— THE EXERCISE —
Rewrite the stretch of entries from the line that contains "answer (535, 1202)" through the line that contains "Identify the location" as a numbered list, leaving out any blank lines.

— PROVIDED DATA —
§ §
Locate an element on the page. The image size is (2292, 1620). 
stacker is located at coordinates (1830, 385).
§ §
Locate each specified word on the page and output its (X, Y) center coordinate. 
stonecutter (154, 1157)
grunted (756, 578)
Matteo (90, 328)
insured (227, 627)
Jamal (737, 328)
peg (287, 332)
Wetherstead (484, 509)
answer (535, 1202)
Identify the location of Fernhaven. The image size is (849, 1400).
§ §
— SOLUTION FOR THIS TASK —
1. answer (535, 1202)
2. Identify the location of Fernhaven. The image size is (849, 1400).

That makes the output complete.